# [Directions]
Would you please transcribe, exactly as written, the lines of the entries below starting at the one that holds "type=delete; before=white toy" and ending at the one that holds "type=move; before=white prize", both included?

== Material provided

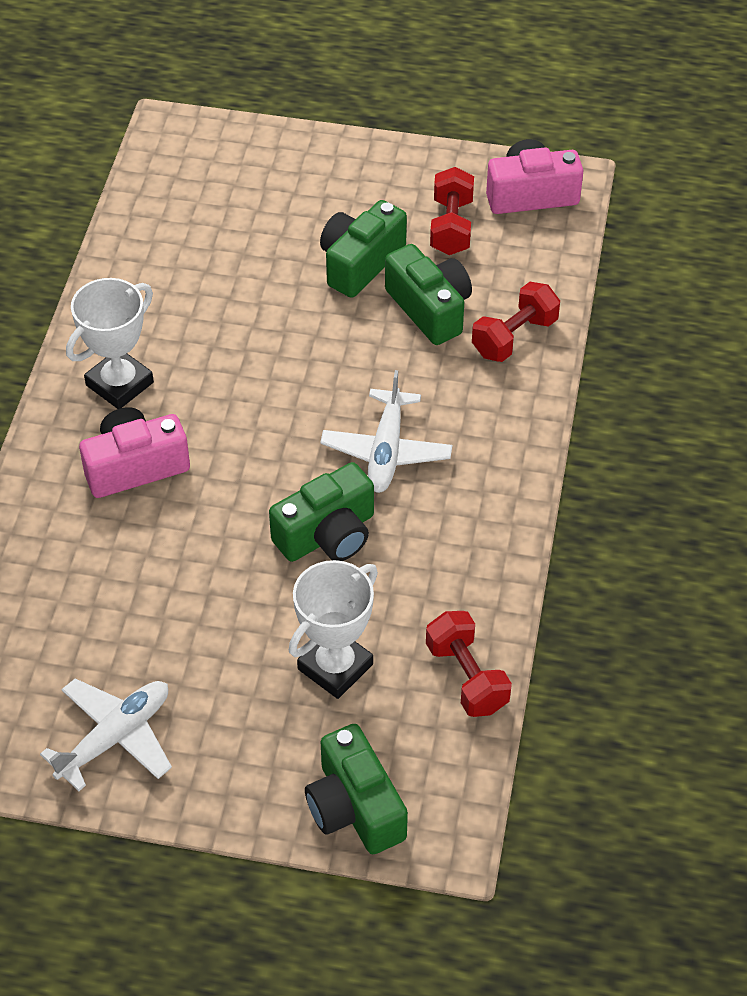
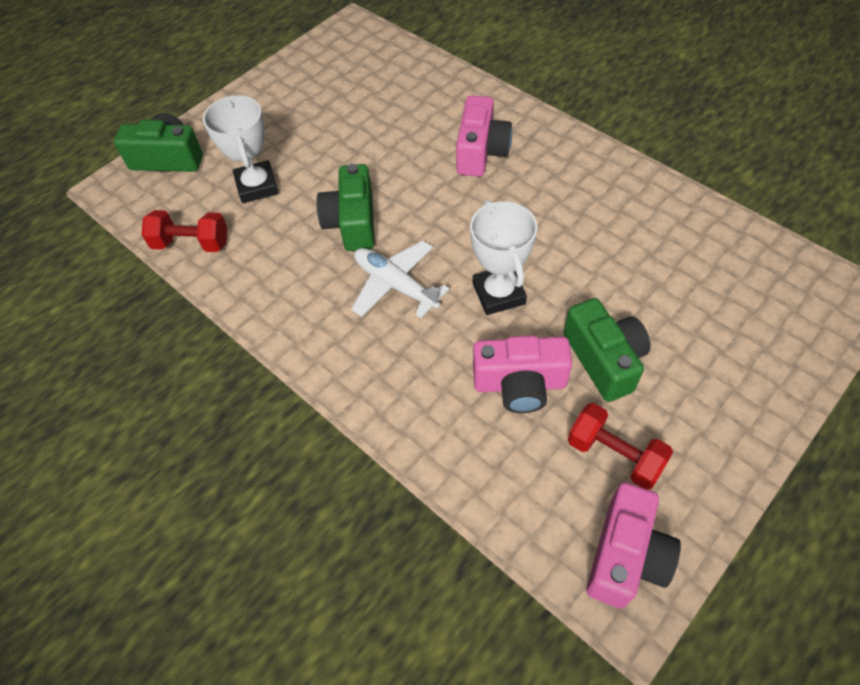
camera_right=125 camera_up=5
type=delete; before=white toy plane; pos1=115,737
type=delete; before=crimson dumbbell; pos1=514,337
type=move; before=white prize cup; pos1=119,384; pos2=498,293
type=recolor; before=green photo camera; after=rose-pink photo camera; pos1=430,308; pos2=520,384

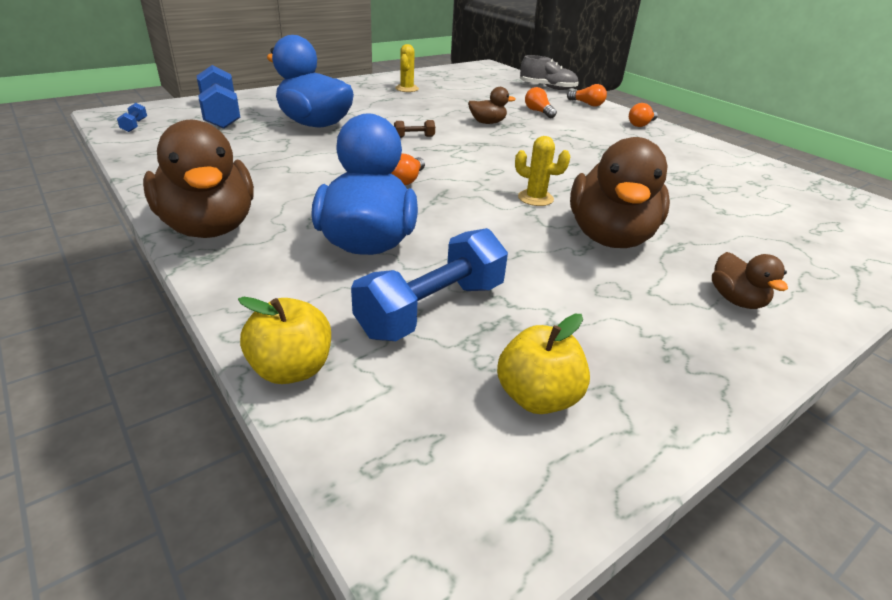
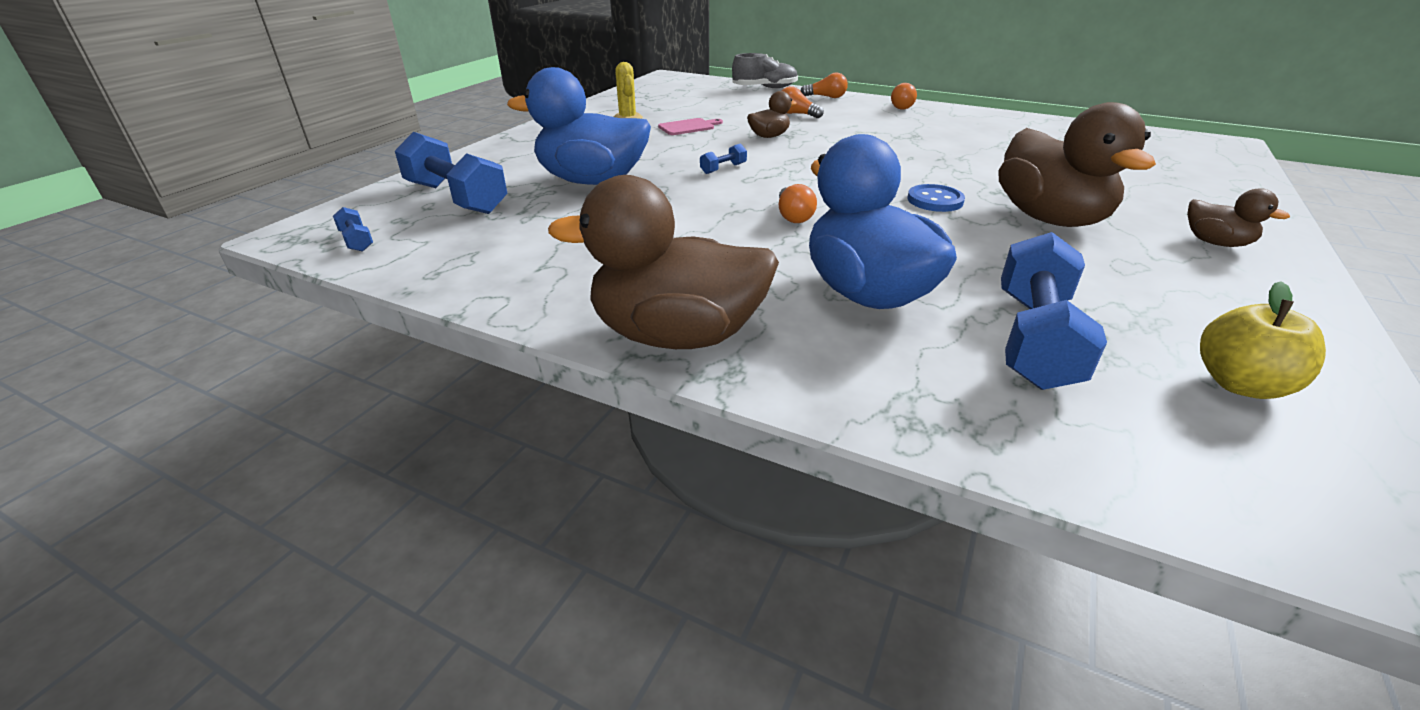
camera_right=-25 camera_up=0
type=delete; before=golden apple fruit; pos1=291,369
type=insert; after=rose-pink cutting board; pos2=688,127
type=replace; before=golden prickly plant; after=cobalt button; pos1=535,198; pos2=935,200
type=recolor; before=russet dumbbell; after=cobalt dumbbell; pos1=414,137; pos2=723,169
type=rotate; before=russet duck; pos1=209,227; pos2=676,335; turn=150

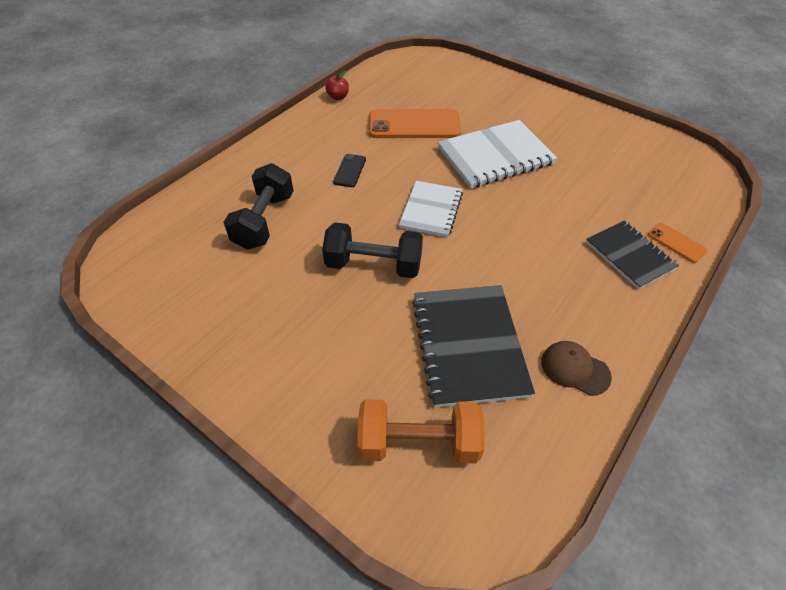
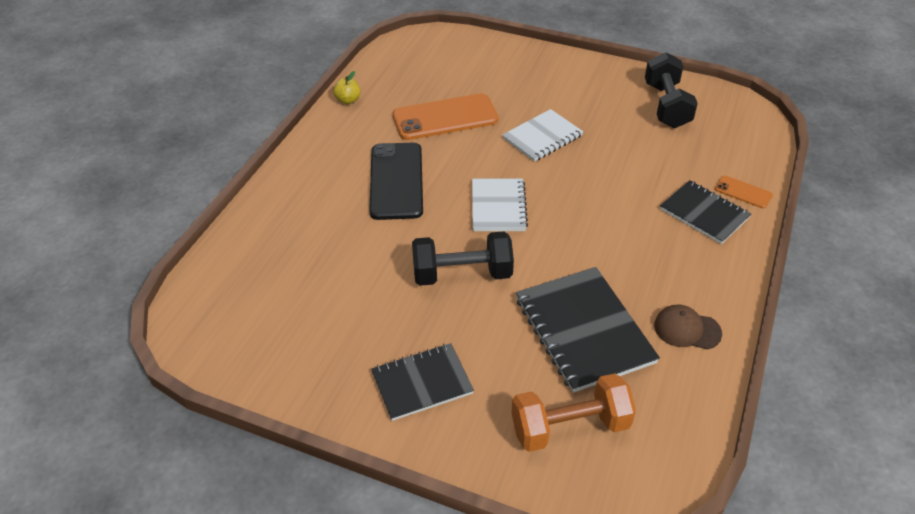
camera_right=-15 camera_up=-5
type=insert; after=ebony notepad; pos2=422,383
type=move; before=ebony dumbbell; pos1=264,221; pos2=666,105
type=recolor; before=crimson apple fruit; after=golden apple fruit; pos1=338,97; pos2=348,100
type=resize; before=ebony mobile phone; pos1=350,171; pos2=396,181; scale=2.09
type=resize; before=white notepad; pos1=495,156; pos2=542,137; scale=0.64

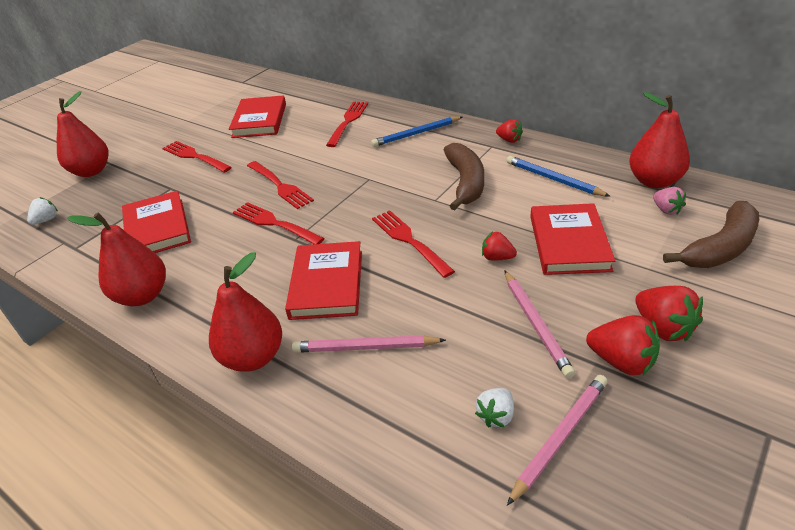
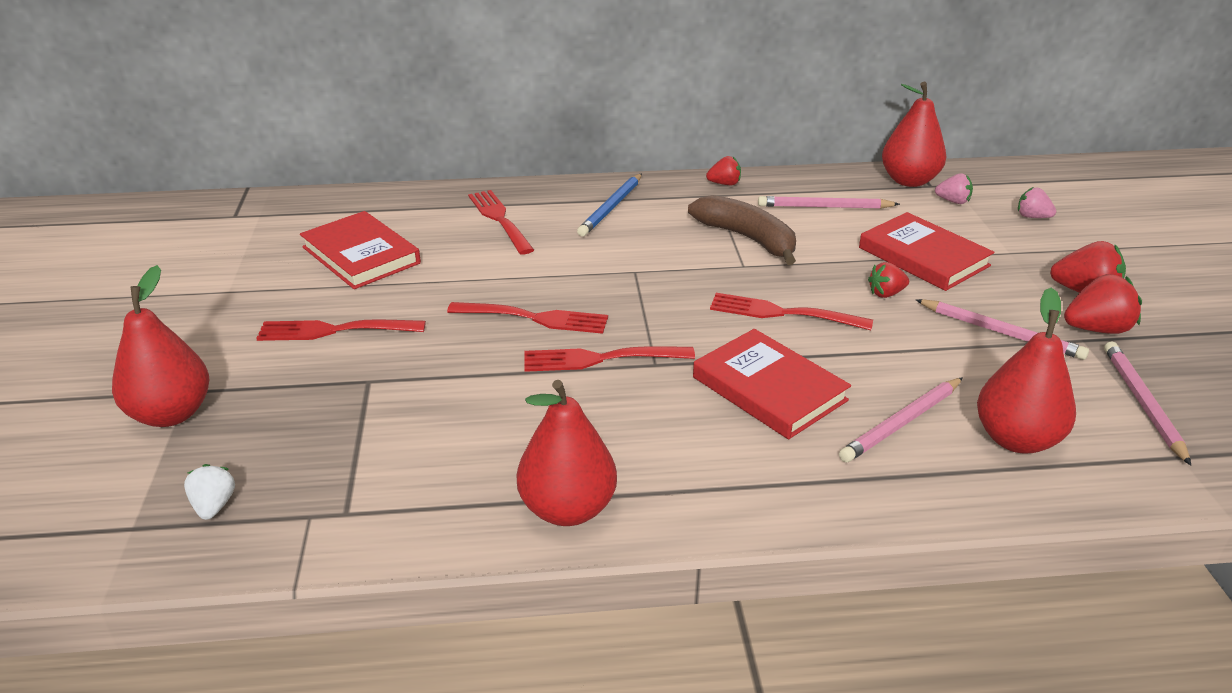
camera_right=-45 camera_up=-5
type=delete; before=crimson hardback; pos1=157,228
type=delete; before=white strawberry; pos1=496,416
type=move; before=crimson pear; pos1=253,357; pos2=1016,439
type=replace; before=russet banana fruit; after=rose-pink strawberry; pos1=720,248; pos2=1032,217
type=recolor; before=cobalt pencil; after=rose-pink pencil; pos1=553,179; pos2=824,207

====

# [Solution to the problem]
type=delete; before=white toy plane; pos1=115,737
type=delete; before=crimson dumbbell; pos1=514,337
type=move; before=white prize cup; pos1=119,384; pos2=498,293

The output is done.